» **What is asked**:
List every line of the material below that contains the string "kern", matching case exactly.

--- Begin Excerpted records ---

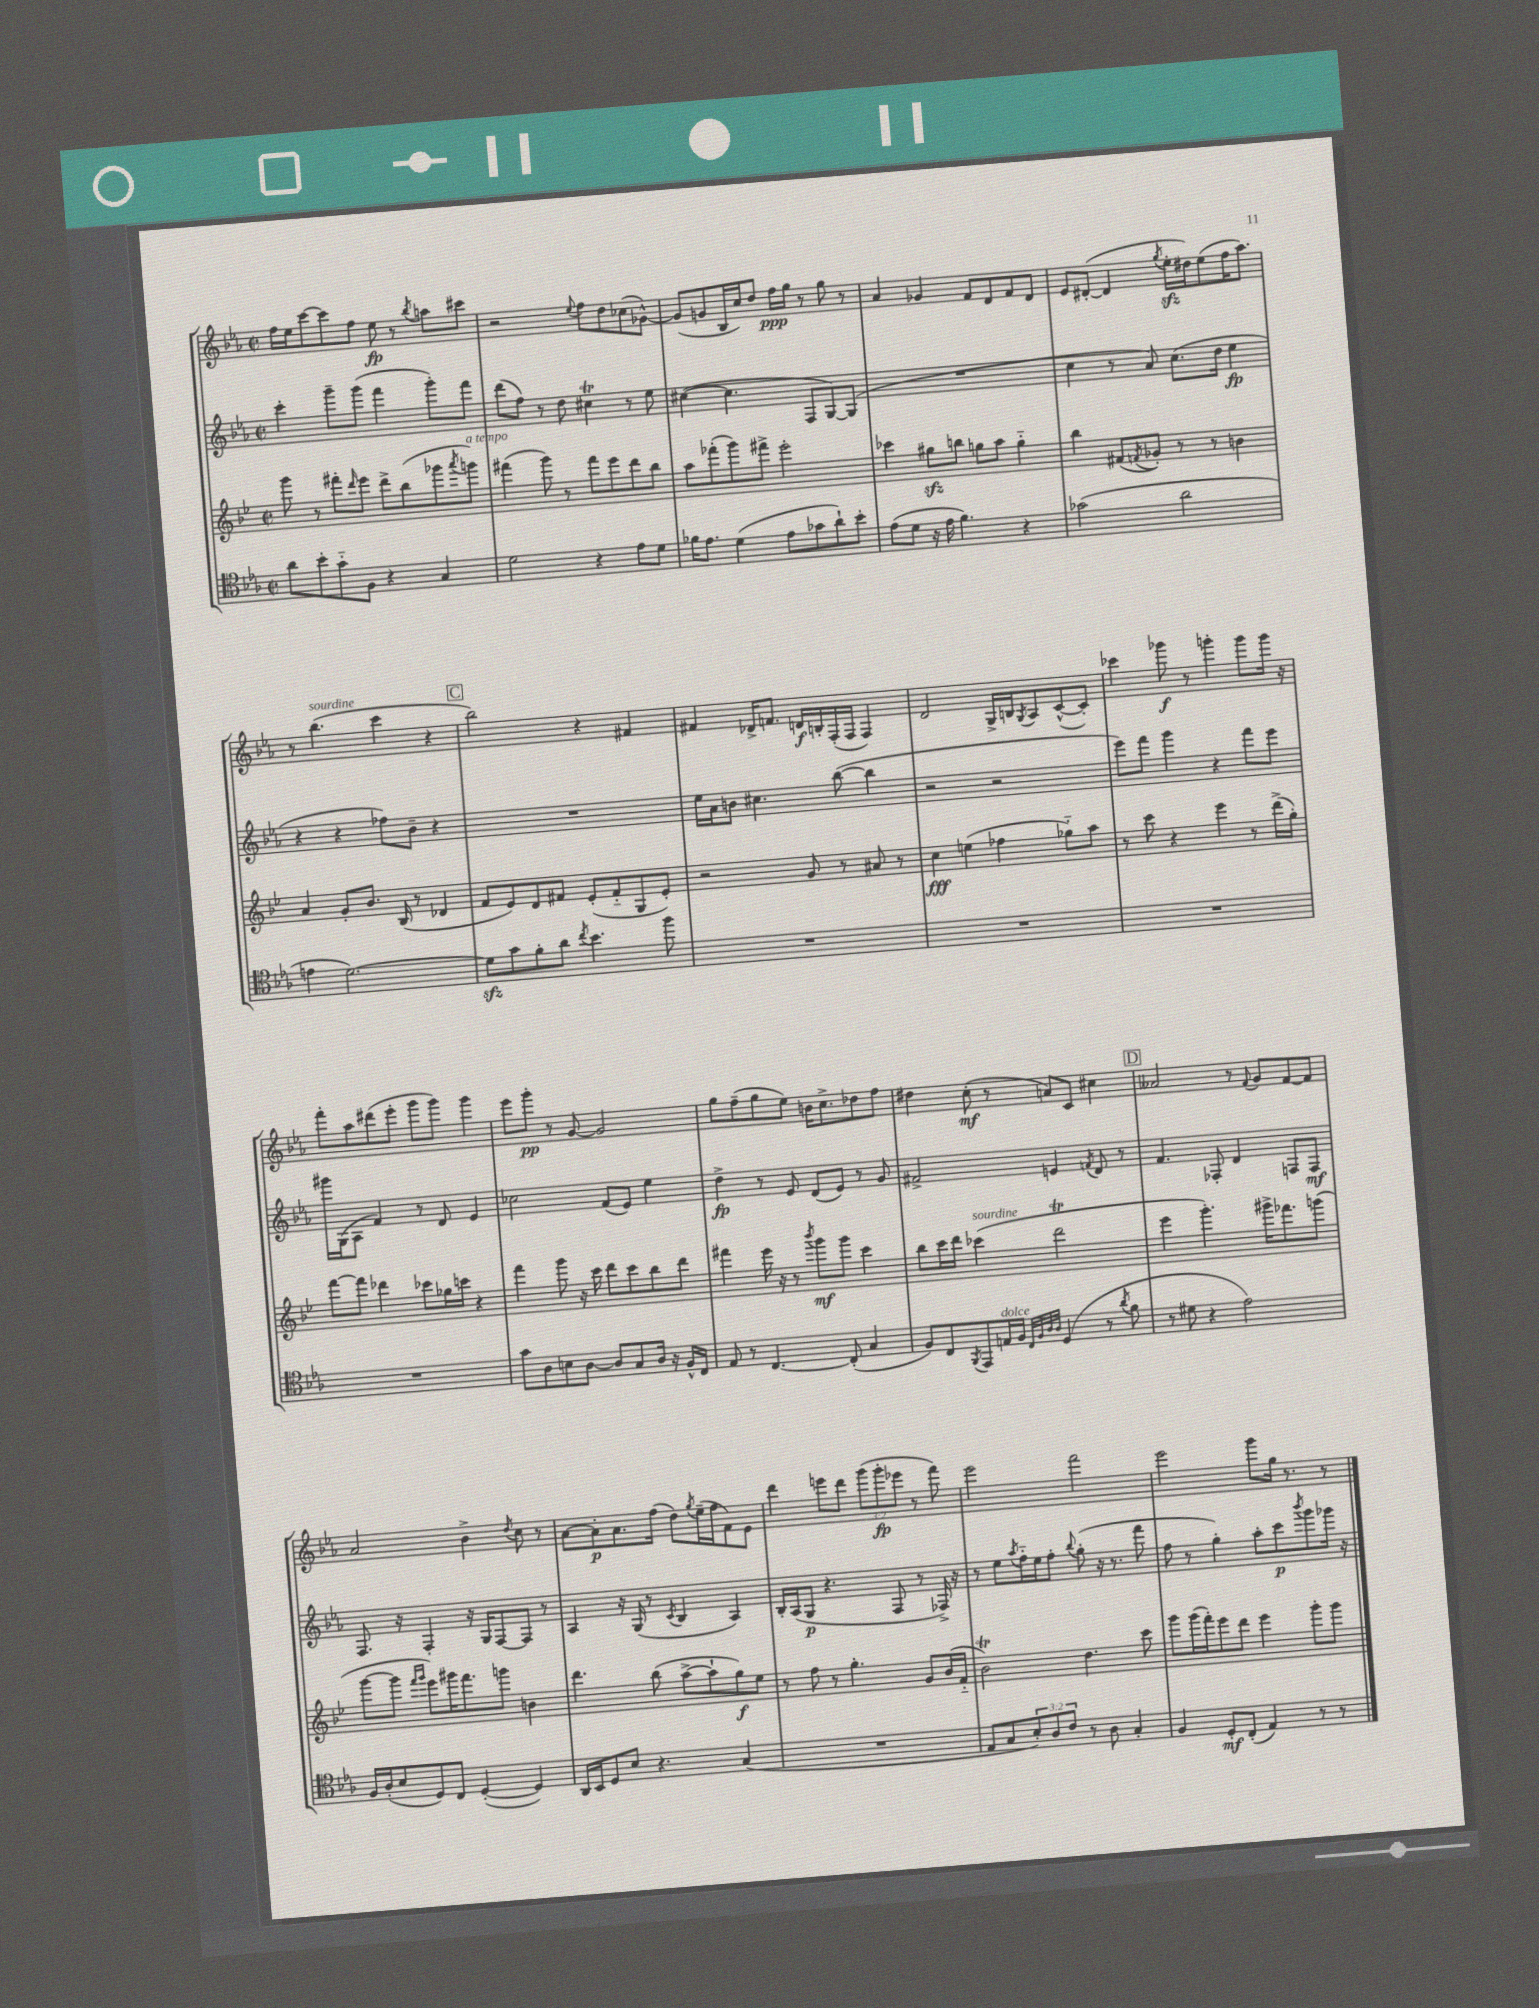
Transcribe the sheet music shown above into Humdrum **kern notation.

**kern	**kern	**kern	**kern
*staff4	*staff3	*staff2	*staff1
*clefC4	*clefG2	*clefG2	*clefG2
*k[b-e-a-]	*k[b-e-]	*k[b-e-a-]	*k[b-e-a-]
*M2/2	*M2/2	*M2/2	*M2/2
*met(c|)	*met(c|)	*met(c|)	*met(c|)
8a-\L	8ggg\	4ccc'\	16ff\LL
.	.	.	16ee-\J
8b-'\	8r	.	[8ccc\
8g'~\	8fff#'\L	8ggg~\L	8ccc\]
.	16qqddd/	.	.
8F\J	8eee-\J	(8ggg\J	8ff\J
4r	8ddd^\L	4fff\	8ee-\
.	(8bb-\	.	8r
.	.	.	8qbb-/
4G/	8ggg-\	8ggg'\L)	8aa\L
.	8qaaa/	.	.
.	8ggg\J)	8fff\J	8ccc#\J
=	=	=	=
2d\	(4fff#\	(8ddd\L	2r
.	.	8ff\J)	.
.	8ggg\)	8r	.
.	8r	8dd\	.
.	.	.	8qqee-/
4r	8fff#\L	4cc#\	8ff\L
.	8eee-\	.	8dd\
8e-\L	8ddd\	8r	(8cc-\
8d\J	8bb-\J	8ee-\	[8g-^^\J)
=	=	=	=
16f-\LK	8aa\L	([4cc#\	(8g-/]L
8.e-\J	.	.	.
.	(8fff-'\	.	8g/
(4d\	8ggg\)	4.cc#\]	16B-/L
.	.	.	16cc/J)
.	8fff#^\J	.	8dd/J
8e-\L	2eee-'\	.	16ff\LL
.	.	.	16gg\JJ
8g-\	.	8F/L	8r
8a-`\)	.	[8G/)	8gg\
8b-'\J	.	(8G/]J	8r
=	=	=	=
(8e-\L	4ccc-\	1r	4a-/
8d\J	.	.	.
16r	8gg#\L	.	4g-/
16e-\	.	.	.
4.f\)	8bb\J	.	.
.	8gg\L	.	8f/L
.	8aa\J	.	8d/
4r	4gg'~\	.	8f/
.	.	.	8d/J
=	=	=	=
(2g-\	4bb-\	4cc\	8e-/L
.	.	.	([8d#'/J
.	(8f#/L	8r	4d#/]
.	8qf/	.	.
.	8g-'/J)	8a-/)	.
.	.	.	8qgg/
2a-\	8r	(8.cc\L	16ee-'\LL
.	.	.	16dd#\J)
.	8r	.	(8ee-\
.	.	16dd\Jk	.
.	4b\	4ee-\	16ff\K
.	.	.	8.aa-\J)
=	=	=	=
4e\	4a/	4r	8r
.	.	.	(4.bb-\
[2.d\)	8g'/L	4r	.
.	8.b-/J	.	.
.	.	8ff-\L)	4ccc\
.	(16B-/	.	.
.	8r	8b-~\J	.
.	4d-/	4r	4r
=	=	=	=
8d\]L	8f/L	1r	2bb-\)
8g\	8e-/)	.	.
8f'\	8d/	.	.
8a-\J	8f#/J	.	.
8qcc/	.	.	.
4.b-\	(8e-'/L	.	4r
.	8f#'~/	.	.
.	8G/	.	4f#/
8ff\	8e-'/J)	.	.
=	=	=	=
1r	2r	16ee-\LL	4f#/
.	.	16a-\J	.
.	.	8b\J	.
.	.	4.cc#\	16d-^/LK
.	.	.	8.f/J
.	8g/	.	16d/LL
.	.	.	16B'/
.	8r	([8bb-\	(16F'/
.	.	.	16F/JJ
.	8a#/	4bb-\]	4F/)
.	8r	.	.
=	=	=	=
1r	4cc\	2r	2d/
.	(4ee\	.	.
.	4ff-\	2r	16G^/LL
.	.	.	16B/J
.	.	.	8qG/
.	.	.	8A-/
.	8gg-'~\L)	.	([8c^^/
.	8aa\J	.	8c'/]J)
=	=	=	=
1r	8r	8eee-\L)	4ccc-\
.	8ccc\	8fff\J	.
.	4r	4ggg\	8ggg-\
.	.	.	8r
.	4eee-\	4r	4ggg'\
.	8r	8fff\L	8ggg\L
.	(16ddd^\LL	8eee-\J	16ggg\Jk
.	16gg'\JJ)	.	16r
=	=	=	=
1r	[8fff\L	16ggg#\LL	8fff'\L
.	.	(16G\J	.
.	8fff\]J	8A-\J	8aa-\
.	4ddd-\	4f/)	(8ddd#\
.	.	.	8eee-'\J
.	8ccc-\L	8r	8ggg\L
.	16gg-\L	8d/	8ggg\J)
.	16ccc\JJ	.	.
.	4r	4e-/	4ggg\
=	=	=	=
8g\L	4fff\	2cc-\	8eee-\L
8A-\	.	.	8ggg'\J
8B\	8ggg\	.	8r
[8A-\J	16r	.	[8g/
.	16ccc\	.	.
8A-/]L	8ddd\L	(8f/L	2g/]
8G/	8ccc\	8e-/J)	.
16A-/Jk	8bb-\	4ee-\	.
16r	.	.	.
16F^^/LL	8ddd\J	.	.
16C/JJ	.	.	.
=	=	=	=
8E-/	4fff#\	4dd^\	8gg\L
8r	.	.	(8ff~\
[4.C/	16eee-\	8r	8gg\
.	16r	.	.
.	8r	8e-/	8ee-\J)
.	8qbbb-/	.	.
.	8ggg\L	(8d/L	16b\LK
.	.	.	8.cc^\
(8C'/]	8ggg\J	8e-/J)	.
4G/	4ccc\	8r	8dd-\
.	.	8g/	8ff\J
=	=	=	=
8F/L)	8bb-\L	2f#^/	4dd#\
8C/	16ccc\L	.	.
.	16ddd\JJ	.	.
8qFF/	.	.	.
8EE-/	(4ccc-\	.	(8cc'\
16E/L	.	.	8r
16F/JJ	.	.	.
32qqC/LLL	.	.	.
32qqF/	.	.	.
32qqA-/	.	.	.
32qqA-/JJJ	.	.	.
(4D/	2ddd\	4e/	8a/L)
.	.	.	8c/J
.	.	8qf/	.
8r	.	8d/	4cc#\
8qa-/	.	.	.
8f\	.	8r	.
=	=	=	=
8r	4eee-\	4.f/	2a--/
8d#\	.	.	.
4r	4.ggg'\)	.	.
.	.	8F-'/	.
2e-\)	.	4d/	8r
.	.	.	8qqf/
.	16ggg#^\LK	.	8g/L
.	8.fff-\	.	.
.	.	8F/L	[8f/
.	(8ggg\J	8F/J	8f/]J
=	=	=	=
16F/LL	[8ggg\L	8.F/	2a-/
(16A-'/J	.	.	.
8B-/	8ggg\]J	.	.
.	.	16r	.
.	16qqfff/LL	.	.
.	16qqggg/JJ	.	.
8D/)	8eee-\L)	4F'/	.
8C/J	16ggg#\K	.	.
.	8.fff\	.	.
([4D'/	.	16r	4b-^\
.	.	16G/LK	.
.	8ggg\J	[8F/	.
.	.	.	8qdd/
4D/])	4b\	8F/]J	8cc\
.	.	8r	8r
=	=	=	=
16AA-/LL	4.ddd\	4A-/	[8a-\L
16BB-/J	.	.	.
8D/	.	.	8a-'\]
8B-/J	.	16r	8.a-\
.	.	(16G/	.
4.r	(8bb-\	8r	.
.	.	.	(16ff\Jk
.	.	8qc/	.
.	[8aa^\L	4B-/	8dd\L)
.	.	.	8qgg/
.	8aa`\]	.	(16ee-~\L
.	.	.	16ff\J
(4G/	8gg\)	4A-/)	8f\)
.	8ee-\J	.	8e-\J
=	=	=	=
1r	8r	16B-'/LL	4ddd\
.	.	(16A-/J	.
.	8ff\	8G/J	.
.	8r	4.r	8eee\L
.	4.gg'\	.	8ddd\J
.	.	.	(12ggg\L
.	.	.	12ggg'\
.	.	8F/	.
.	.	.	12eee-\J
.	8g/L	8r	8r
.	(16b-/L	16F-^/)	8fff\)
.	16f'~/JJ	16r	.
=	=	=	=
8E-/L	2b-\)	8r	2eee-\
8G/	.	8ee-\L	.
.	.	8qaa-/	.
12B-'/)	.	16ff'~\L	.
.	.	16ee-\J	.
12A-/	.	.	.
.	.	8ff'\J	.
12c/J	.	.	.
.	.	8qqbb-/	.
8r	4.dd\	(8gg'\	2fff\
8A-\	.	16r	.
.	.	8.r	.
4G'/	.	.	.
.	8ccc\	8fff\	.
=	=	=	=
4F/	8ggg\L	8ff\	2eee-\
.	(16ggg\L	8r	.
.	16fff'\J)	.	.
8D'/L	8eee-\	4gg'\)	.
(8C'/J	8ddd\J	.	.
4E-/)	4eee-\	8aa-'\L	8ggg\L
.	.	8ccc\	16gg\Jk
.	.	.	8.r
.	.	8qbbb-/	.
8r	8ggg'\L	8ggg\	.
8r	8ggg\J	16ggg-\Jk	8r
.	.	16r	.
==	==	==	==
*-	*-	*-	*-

--- End Excerpted records ---

» **Written solution**:
Transcribe the sheet music shown above into Humdrum **kern notation.
**kern	**kern	**kern	**kern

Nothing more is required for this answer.